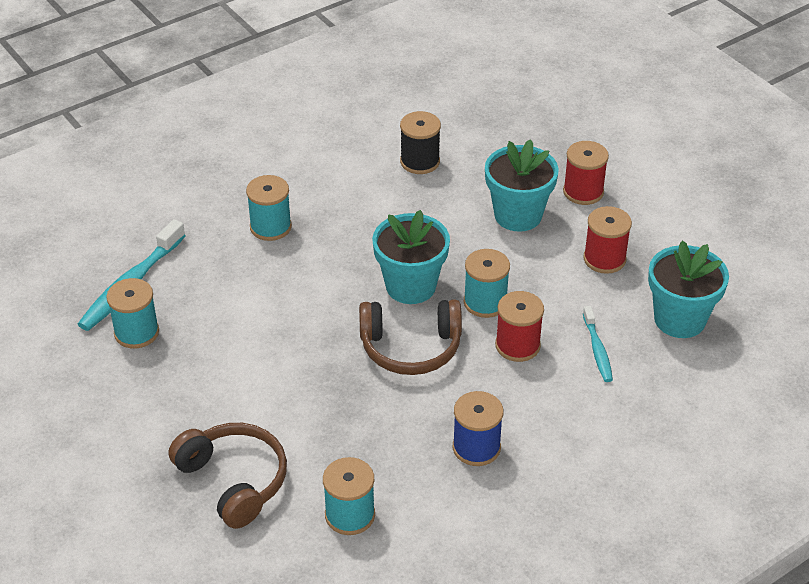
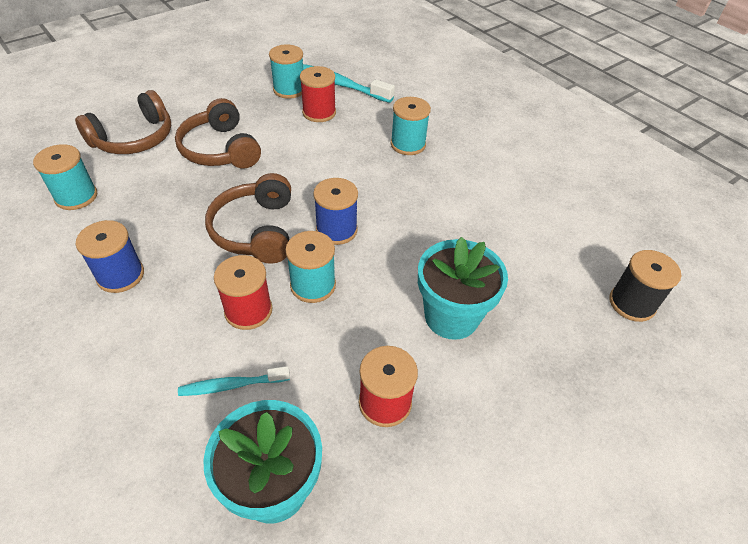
camera: 85 degrees right, 5 degrees up
(266, 390) = (220, 149): none -> brown headphones
(410, 286) = (336, 230): turquoise flower pot -> blue spool
(420, 161) = (520, 236): black spool -> black spool (632, 303)
(583, 192) = (507, 385): red spool -> red spool (319, 113)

Directions -
Check each line above for the string "spool" and show the ones that have it.

Solution for this exercise -
(410, 286) = (336, 230): turquoise flower pot -> blue spool
(420, 161) = (520, 236): black spool -> black spool (632, 303)
(583, 192) = (507, 385): red spool -> red spool (319, 113)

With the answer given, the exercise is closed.